### Problem description
Omit every picture while repeating the entries exactly.

━━━━

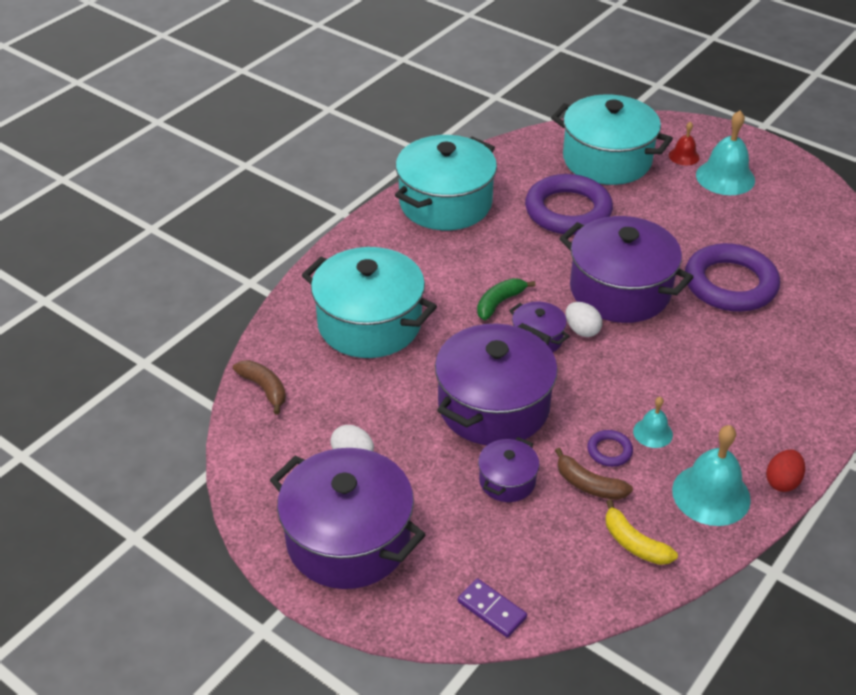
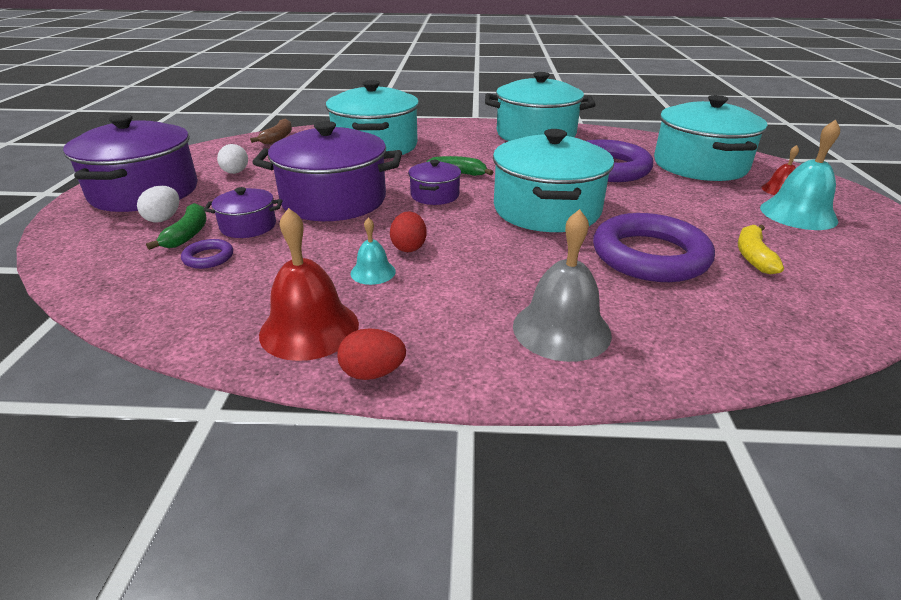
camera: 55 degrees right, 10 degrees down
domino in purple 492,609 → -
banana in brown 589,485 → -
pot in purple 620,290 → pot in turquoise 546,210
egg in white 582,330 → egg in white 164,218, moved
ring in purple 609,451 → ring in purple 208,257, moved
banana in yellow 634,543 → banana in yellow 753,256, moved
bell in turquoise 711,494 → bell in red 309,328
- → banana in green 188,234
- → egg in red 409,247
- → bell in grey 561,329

━━━━

### Answer to the problem
camera: 55 degrees right, 10 degrees down
domino in purple 492,609 → -
banana in brown 589,485 → -
pot in purple 620,290 → pot in turquoise 546,210
egg in white 582,330 → egg in white 164,218, moved
ring in purple 609,451 → ring in purple 208,257, moved
banana in yellow 634,543 → banana in yellow 753,256, moved
bell in turquoise 711,494 → bell in red 309,328
- → banana in green 188,234
- → egg in red 409,247
- → bell in grey 561,329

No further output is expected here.